As the answer, set down the lines below from the one containing "- replaced: orange" through the one containing "- replaced: blue", exactly and inclusively, and no others.

(Object tracking records)
↓↓↓
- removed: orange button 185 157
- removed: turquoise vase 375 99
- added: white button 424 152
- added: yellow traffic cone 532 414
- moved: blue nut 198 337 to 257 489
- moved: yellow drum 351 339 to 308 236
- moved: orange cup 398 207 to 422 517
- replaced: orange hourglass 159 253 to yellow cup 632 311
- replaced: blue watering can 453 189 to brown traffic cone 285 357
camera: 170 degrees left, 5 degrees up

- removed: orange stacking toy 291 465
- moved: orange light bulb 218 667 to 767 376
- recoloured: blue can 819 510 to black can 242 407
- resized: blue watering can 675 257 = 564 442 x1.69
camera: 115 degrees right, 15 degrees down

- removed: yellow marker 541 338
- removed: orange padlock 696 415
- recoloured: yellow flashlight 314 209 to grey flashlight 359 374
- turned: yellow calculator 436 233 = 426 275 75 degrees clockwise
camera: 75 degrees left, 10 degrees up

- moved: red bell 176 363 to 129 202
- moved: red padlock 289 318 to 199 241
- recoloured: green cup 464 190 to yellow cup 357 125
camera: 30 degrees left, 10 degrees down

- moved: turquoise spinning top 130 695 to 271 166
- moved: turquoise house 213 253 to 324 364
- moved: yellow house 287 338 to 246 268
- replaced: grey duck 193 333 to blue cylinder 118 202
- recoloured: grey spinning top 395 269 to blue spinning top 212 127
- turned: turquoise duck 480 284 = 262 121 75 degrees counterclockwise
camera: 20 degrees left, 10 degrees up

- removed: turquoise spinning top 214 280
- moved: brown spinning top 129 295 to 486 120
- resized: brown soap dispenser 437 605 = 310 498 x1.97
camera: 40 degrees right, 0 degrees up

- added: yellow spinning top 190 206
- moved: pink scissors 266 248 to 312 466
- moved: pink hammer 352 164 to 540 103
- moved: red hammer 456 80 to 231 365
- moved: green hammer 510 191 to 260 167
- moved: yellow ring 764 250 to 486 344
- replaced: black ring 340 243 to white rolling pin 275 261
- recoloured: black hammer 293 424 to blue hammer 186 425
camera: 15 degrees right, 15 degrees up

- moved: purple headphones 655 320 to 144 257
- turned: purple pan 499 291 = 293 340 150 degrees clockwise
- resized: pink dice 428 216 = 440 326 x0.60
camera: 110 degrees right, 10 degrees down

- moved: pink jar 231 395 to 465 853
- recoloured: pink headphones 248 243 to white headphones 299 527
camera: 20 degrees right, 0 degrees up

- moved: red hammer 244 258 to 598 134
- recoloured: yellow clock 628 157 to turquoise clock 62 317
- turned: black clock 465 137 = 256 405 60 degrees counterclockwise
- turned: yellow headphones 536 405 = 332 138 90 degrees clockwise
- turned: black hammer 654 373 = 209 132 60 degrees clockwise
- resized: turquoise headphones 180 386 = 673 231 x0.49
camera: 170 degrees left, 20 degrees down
↑↑↑
Response box
- replaced: orange hourglass 159 253 to yellow cup 632 311
- replaced: blue watering can 453 189 to brown traffic cone 285 357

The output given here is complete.